Your assignment ▸ Take the line containing "SW3: switch (AGND, N_3) -> button (AGND, N_3)" and all lines after it to the end of the records, and output them exactly.

======== Source records

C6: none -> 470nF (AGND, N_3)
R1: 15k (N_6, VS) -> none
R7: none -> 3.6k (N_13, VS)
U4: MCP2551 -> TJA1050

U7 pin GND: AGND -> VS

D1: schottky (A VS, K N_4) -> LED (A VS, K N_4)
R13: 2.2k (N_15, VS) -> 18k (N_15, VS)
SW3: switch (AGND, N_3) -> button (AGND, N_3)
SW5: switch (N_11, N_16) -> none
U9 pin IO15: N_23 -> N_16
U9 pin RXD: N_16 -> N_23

================

The answer ▸
SW3: switch (AGND, N_3) -> button (AGND, N_3)
SW5: switch (N_11, N_16) -> none
U9 pin IO15: N_23 -> N_16
U9 pin RXD: N_16 -> N_23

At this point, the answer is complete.